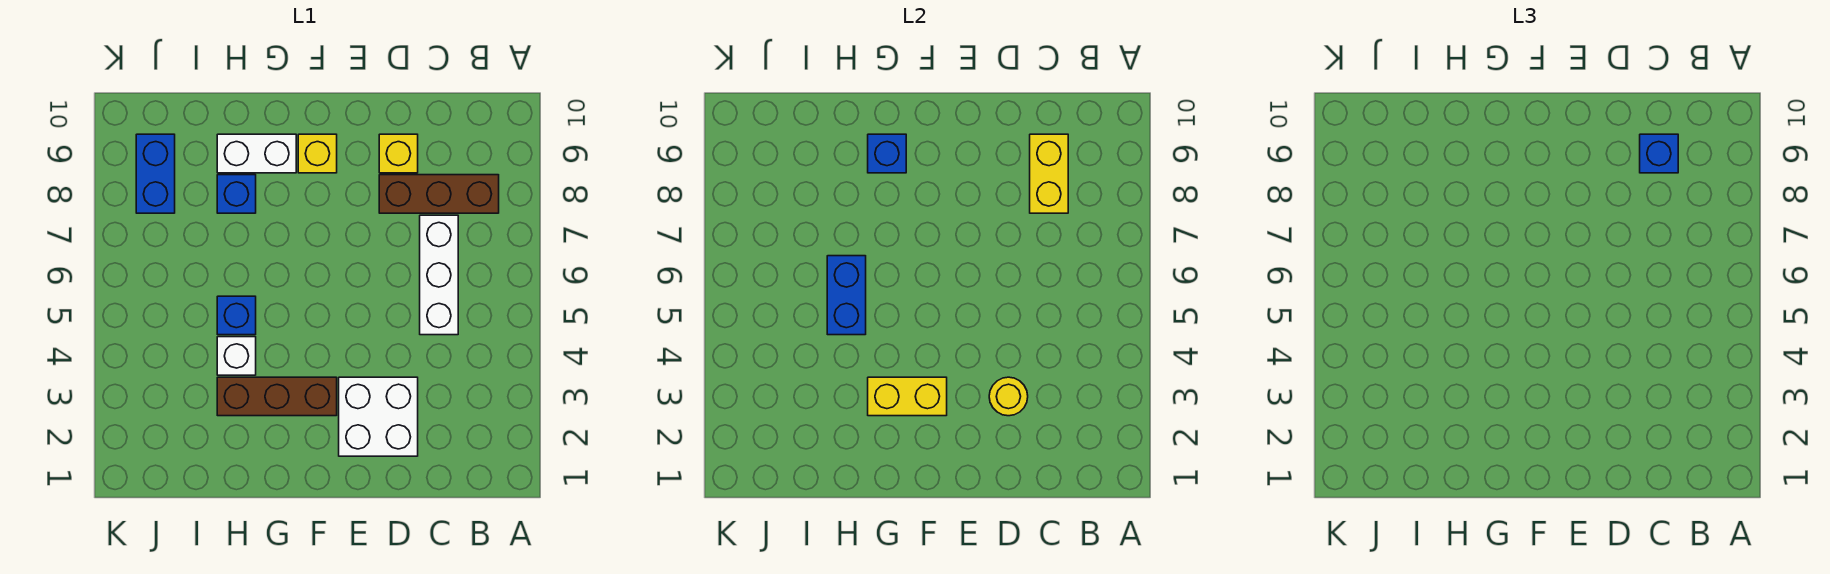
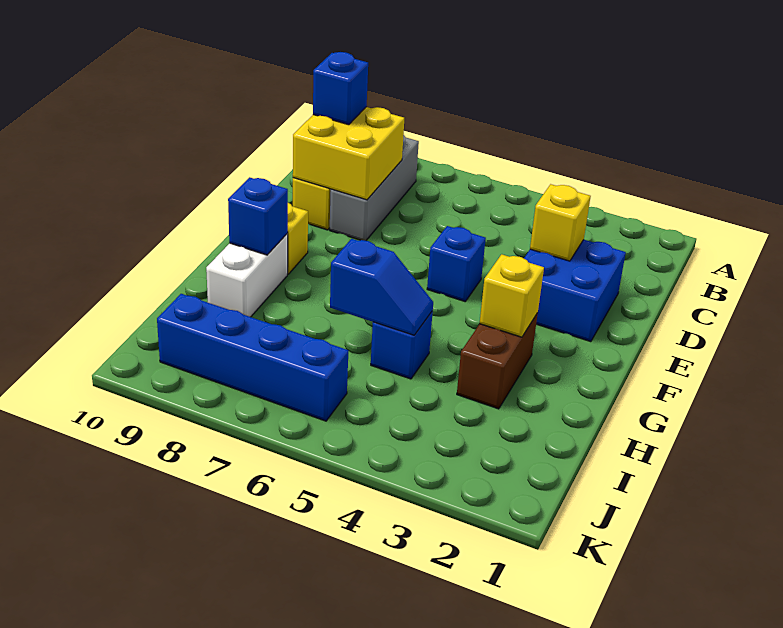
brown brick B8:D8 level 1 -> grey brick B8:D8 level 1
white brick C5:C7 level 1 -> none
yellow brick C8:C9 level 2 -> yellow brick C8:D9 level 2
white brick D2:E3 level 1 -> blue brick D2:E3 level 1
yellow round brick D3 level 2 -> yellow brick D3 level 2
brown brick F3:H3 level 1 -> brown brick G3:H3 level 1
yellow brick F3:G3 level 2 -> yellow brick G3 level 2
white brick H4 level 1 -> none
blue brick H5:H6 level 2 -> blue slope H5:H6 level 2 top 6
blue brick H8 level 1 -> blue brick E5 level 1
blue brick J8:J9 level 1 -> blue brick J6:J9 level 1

━━━━━━

> [TRY IT]:
From the records, copy out each line that includes the string "blue".

> [RESPONSE TO THE TASK]:
white brick D2:E3 level 1 -> blue brick D2:E3 level 1
blue brick H5:H6 level 2 -> blue slope H5:H6 level 2 top 6
blue brick H8 level 1 -> blue brick E5 level 1
blue brick J8:J9 level 1 -> blue brick J6:J9 level 1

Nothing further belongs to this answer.